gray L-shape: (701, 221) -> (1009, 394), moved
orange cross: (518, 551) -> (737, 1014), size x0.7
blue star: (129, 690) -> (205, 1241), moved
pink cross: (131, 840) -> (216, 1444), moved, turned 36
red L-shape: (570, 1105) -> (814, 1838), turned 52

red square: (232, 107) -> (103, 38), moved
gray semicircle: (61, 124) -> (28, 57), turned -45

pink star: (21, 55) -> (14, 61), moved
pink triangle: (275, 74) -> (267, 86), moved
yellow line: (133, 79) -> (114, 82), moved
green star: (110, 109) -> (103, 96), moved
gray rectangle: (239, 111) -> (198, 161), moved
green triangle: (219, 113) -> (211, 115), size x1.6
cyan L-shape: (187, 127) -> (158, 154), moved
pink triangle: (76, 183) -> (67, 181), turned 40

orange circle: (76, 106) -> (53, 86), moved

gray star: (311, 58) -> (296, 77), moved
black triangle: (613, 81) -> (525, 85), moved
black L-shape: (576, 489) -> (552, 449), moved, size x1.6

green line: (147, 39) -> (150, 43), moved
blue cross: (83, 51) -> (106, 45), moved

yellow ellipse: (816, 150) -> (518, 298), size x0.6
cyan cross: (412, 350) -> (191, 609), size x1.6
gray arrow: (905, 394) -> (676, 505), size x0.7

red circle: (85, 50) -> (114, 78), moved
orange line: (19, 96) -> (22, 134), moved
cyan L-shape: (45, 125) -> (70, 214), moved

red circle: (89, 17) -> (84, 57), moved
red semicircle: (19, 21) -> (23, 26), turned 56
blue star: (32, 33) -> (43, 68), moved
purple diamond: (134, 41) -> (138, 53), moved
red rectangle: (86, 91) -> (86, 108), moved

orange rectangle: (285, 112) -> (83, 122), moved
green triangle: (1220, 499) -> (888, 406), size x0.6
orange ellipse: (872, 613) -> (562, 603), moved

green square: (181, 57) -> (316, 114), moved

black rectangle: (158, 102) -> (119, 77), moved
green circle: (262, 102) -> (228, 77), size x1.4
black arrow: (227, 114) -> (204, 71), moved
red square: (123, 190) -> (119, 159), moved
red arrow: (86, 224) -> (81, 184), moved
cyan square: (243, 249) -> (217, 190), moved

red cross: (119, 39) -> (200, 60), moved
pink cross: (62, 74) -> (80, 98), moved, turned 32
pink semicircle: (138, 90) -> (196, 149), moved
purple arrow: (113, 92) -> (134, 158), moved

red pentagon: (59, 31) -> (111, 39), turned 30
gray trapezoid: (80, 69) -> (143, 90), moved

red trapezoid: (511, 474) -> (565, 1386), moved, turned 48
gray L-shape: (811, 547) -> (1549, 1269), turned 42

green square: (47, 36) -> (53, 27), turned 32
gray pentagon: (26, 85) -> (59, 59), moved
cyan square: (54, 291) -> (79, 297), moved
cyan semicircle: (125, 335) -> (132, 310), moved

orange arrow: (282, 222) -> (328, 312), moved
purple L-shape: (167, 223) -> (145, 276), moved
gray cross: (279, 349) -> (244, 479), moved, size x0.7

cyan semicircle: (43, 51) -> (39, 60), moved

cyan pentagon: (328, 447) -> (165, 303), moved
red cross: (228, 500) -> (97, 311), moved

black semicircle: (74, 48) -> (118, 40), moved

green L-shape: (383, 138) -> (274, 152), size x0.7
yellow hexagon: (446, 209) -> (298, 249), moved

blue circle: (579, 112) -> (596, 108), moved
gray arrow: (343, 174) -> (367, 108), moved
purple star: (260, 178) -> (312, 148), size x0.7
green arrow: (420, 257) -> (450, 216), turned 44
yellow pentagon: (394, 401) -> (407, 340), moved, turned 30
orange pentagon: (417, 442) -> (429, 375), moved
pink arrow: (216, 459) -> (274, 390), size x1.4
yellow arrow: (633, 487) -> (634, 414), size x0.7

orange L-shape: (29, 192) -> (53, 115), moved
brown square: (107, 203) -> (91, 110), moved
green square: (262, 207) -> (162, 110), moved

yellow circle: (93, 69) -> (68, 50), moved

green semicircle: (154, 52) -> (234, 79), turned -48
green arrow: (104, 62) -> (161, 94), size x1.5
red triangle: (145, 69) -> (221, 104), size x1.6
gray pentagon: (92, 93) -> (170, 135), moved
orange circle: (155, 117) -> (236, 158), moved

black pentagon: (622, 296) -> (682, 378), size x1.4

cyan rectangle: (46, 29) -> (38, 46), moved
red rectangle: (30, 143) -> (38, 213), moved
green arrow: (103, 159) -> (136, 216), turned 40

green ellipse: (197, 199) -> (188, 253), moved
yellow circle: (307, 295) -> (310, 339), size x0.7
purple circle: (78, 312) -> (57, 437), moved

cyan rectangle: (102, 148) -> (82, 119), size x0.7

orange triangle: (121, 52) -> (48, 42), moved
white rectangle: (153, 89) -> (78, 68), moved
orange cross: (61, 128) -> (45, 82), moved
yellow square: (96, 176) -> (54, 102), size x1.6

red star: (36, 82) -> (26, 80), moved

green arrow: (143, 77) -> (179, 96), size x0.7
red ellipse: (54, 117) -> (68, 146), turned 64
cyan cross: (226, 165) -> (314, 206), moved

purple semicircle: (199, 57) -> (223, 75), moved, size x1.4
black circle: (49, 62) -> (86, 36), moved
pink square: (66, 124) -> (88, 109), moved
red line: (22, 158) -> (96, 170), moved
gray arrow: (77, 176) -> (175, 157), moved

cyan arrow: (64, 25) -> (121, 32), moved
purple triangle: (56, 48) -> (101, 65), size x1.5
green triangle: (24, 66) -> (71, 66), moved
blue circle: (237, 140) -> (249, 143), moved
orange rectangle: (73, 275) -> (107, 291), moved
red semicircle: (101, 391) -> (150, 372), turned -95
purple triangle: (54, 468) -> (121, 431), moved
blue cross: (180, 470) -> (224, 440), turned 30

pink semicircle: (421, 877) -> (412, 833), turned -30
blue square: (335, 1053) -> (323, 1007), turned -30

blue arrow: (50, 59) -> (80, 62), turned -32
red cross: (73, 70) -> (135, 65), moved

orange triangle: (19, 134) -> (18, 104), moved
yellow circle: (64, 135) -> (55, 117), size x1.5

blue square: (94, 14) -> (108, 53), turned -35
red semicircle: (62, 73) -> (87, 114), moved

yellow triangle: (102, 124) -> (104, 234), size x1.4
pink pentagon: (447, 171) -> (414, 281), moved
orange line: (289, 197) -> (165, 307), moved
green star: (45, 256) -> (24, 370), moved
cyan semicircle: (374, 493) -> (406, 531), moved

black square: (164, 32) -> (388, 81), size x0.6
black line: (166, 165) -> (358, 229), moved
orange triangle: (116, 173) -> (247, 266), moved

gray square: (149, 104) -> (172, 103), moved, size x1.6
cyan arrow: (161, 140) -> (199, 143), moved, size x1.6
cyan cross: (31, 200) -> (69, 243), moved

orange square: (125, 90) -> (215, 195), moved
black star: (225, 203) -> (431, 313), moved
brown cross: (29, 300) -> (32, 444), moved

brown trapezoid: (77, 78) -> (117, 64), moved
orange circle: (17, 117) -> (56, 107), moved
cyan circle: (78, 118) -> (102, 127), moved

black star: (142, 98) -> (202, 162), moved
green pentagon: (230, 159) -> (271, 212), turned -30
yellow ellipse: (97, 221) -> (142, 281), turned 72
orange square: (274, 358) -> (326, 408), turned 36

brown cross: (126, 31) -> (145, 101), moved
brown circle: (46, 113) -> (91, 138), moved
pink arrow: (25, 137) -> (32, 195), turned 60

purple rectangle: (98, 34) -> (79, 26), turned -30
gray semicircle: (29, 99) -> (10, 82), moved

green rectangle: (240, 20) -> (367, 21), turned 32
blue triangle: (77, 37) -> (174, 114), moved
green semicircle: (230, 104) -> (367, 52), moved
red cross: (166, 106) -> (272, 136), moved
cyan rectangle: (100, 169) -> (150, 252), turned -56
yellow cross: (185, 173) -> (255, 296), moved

++++++++++++++++++++

__EXERCISE DIRECTIONS__.
Each line that holds the word "ellipse" should be extracted from the records.

__TASK OUTPUT__.
yellow ellipse: (816, 150) -> (518, 298), size x0.6
orange ellipse: (872, 613) -> (562, 603), moved
green ellipse: (197, 199) -> (188, 253), moved
red ellipse: (54, 117) -> (68, 146), turned 64
yellow ellipse: (97, 221) -> (142, 281), turned 72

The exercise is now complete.